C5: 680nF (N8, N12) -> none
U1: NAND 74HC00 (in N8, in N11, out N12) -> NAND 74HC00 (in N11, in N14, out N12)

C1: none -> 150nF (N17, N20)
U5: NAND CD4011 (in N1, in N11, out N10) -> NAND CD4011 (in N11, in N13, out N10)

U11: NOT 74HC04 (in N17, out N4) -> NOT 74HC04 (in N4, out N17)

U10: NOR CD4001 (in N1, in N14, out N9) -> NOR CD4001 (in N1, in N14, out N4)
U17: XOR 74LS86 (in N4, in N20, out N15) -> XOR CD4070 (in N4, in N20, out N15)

▬▬▬▬▬▬▬▬▬▬

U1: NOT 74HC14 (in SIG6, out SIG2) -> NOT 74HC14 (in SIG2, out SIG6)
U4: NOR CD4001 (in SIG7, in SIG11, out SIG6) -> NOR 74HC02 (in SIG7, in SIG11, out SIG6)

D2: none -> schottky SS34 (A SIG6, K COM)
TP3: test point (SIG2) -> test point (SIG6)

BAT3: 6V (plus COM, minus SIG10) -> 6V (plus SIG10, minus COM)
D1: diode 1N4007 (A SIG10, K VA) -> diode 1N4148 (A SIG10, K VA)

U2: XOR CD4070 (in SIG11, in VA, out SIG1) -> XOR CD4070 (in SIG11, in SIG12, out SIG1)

▬▬▬▬▬▬▬▬▬▬

TASK DIRECTIONS » Using the records above, restate word for word the lines from the one with "C5: 680nF (N8, N12) -> none" through the one with "U17: XOR 74LS86", both included.

WRITTEN SOLUTION »
C5: 680nF (N8, N12) -> none
U1: NAND 74HC00 (in N8, in N11, out N12) -> NAND 74HC00 (in N11, in N14, out N12)

C1: none -> 150nF (N17, N20)
U5: NAND CD4011 (in N1, in N11, out N10) -> NAND CD4011 (in N11, in N13, out N10)

U11: NOT 74HC04 (in N17, out N4) -> NOT 74HC04 (in N4, out N17)

U10: NOR CD4001 (in N1, in N14, out N9) -> NOR CD4001 (in N1, in N14, out N4)
U17: XOR 74LS86 (in N4, in N20, out N15) -> XOR CD4070 (in N4, in N20, out N15)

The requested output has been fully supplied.